**Task prompt:** Nothing but the lines from the one with "green padlock: [107,230,172,296]" through the final line of the entries below should be written out, each exactly as given.

'''

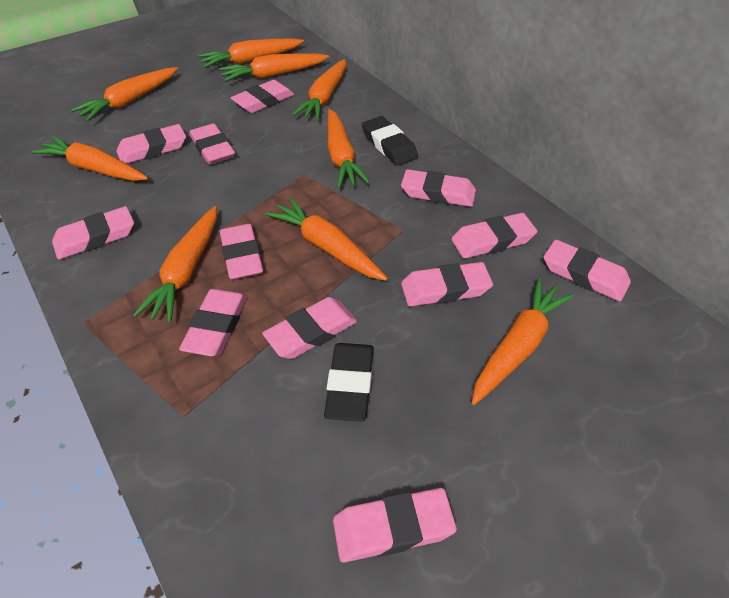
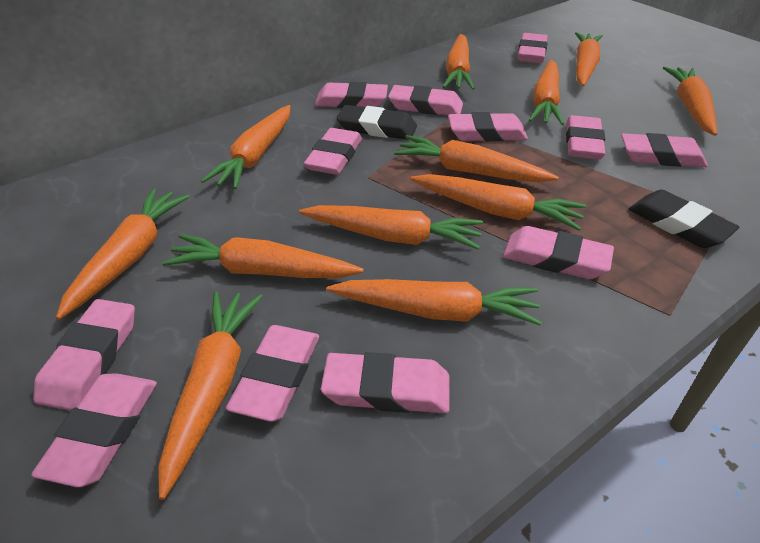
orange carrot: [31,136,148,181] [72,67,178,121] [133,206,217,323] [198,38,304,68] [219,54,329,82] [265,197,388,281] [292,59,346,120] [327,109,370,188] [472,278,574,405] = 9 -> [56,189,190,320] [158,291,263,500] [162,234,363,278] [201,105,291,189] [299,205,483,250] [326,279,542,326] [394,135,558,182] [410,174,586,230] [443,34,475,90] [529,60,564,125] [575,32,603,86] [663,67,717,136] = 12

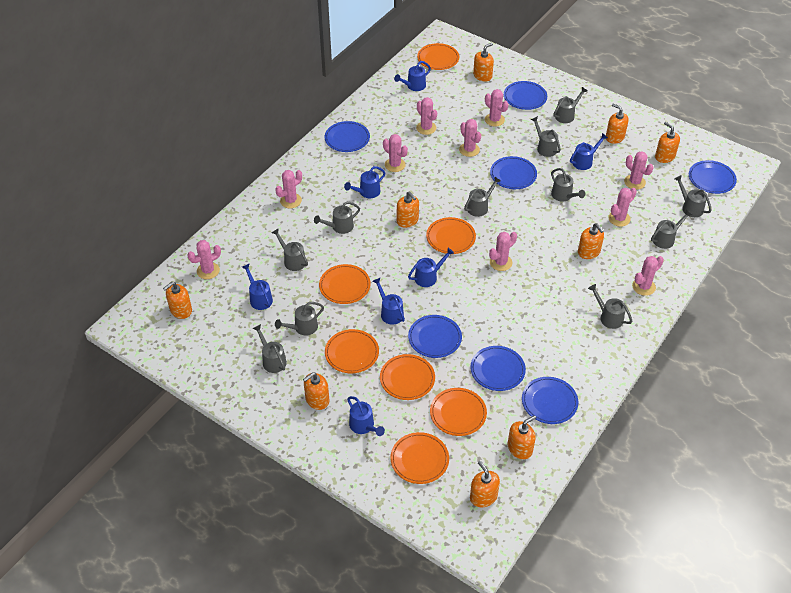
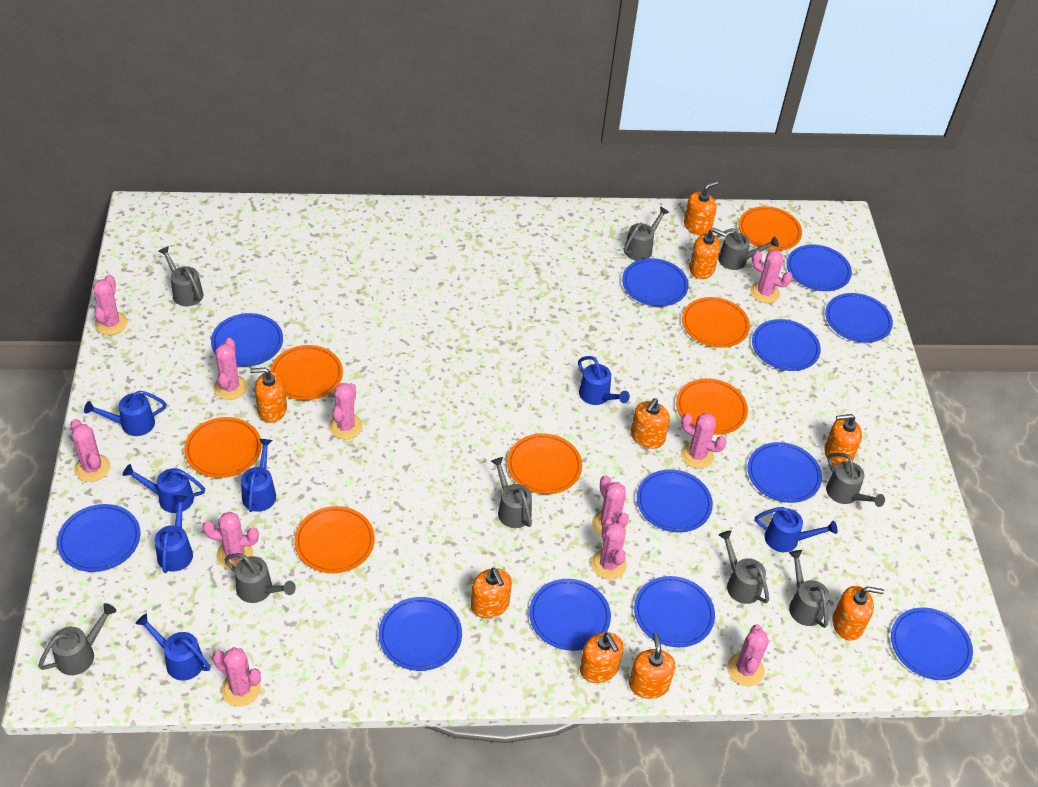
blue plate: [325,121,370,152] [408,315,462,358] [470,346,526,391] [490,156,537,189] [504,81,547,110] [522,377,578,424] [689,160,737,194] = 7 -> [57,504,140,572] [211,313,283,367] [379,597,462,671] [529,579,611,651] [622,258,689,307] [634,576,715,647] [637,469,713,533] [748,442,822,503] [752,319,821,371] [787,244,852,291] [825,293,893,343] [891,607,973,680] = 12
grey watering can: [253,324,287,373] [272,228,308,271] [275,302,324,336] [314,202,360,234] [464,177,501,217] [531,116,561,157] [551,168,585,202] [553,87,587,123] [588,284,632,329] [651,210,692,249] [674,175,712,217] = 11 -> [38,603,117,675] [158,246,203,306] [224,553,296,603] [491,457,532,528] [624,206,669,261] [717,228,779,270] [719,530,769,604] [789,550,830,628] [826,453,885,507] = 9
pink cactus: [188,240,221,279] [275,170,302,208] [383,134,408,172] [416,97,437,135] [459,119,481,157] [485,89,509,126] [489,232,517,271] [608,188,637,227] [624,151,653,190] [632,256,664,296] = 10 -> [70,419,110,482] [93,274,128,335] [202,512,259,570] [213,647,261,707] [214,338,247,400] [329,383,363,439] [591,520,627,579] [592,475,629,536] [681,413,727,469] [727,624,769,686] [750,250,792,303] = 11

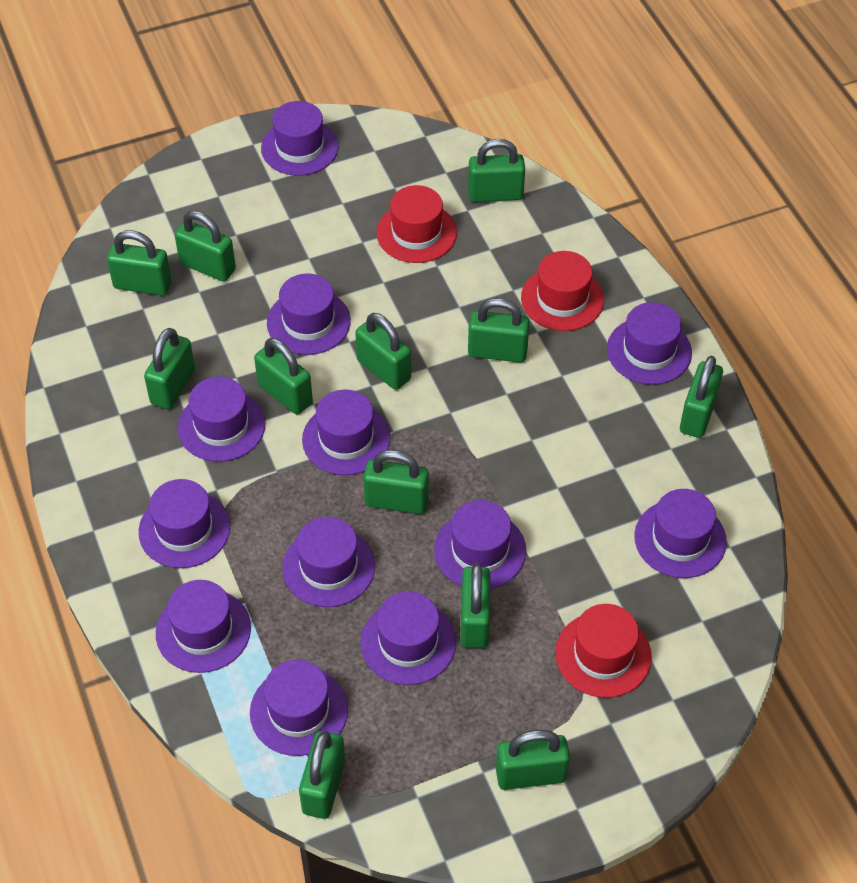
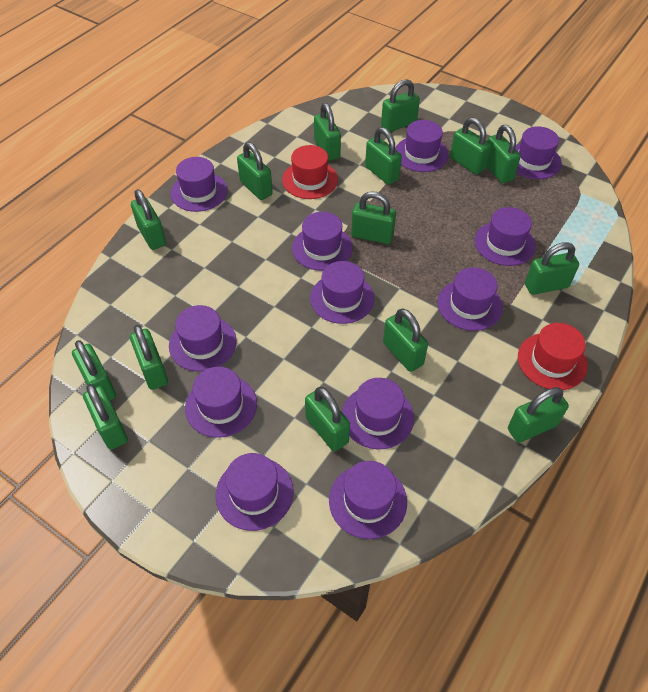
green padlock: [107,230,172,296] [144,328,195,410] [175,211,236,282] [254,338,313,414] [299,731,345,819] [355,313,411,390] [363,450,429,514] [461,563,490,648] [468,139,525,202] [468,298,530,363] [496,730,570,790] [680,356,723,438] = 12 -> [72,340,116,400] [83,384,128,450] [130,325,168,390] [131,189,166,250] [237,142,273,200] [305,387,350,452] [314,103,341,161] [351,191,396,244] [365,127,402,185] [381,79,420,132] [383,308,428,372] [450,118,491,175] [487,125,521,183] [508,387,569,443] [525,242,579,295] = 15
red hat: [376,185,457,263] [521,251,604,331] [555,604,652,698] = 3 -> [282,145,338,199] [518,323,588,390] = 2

'''

**Response for this exercise:**
green padlock: [107,230,172,296] [144,328,195,410] [175,211,236,282] [254,338,313,414] [299,731,345,819] [355,313,411,390] [363,450,429,514] [461,563,490,648] [468,139,525,202] [468,298,530,363] [496,730,570,790] [680,356,723,438] = 12 -> [72,340,116,400] [83,384,128,450] [130,325,168,390] [131,189,166,250] [237,142,273,200] [305,387,350,452] [314,103,341,161] [351,191,396,244] [365,127,402,185] [381,79,420,132] [383,308,428,372] [450,118,491,175] [487,125,521,183] [508,387,569,443] [525,242,579,295] = 15
red hat: [376,185,457,263] [521,251,604,331] [555,604,652,698] = 3 -> [282,145,338,199] [518,323,588,390] = 2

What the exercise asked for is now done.